Provided material »
**********
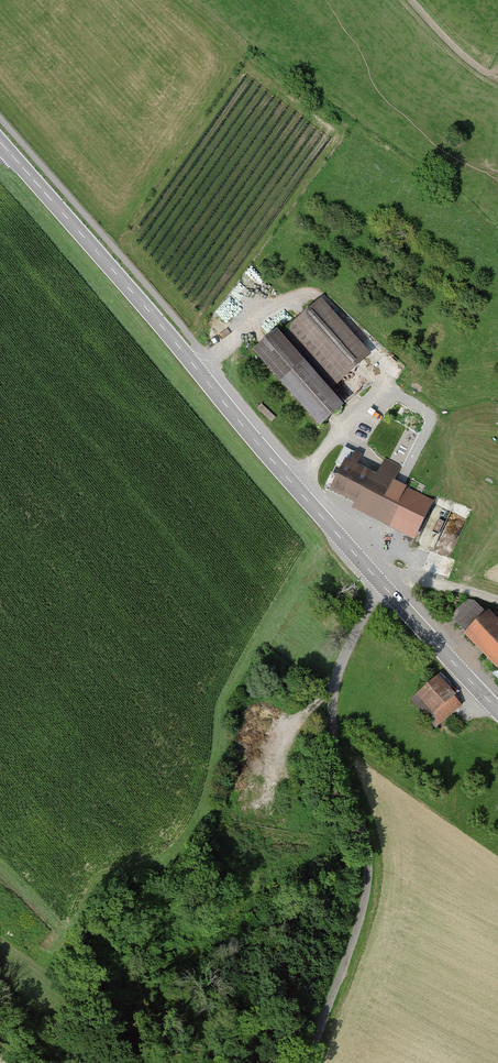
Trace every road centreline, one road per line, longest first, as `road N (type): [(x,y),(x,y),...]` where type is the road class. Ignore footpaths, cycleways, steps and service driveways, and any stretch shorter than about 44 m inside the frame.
road 1 (tertiary): [(497,711),(0,142)]
road 2 (track): [(385,588),(347,651),(332,705),(333,745),(369,865),(359,923),(309,1062)]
**********
Task to carry out » Drop the pictures and reproduce the rest of the data above exactly.

Answer box »
Trace every road centreline, one road per line, longest first, as `road N (type): [(x,y),(x,y),...]` where type is the road class. Ignore footpaths, cycleways, steps and service driveways, and any stretch shorter than about 44 m inside the frame.
road 1 (tertiary): [(497,711),(0,142)]
road 2 (track): [(385,588),(347,651),(332,705),(333,745),(369,865),(359,923),(309,1062)]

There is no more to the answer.